→ Work instructions: Output exactly the lines from the one with "lime brick E4 level" through the last line of the data below, both included, and nothing more.

→ Material for this exercise:
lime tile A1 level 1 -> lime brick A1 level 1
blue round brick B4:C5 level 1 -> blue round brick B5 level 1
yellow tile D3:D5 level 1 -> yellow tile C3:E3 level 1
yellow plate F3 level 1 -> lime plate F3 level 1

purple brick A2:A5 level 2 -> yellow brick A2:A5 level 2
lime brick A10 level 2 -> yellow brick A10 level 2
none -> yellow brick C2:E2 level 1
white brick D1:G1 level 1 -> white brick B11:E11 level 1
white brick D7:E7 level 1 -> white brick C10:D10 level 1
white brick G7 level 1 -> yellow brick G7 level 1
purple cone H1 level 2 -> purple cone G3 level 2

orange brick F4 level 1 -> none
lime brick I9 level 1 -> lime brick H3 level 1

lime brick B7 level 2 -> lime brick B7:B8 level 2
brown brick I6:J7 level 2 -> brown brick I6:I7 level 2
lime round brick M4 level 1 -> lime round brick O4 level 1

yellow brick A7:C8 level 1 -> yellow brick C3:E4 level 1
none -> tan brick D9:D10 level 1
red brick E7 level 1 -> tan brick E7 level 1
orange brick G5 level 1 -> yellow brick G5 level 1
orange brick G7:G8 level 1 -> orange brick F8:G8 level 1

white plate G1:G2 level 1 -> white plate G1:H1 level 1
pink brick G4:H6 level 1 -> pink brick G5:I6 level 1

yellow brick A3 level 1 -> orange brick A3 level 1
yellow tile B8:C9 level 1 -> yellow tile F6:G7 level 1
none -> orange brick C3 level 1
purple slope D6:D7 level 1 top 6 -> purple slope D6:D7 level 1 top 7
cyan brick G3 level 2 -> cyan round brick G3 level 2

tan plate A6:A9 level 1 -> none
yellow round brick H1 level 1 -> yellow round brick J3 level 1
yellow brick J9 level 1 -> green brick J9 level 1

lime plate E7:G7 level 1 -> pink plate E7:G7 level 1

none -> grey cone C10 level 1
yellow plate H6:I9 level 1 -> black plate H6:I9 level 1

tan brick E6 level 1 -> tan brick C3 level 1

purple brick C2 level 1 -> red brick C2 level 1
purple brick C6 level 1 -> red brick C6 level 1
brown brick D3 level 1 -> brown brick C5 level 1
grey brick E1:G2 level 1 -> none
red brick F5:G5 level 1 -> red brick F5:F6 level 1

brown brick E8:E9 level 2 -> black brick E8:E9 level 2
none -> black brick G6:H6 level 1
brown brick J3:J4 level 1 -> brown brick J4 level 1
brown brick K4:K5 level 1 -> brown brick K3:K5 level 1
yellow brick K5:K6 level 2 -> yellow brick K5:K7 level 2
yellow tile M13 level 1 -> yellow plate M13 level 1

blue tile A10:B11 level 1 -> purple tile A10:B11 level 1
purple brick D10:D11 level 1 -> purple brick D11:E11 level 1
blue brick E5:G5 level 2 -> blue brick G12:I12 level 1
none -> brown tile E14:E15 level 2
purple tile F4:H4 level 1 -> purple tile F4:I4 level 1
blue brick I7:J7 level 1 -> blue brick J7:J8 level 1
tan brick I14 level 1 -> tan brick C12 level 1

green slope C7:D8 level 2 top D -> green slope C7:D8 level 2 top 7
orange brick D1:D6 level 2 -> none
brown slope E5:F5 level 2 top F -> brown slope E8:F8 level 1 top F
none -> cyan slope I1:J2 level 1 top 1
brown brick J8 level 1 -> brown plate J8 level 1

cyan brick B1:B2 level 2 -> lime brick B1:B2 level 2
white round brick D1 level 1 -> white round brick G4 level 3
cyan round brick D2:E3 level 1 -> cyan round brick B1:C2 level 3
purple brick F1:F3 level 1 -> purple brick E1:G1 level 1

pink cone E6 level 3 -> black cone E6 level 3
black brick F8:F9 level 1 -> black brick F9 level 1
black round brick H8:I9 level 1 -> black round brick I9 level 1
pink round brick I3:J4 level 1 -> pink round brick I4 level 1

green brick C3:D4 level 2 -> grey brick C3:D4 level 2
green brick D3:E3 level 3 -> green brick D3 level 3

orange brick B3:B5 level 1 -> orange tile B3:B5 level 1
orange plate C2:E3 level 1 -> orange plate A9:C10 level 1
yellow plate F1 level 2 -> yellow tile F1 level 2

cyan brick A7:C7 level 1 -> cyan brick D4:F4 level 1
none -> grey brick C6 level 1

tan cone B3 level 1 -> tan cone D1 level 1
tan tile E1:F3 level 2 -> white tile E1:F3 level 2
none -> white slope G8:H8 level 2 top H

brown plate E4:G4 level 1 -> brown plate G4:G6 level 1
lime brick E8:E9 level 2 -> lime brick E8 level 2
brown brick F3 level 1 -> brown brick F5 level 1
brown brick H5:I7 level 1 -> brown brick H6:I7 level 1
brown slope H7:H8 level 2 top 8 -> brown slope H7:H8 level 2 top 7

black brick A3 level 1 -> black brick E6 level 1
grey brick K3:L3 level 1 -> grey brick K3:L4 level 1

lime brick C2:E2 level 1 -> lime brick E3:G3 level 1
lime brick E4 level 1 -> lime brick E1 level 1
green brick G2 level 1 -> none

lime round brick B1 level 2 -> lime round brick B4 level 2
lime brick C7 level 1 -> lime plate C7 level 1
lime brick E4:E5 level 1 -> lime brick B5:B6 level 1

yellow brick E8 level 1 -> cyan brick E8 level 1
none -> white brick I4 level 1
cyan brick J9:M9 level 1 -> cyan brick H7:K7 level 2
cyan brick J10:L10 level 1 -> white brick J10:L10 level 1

→ Output of the exercise:
lime brick E4 level 1 -> lime brick E1 level 1
green brick G2 level 1 -> none

lime round brick B1 level 2 -> lime round brick B4 level 2
lime brick C7 level 1 -> lime plate C7 level 1
lime brick E4:E5 level 1 -> lime brick B5:B6 level 1

yellow brick E8 level 1 -> cyan brick E8 level 1
none -> white brick I4 level 1
cyan brick J9:M9 level 1 -> cyan brick H7:K7 level 2
cyan brick J10:L10 level 1 -> white brick J10:L10 level 1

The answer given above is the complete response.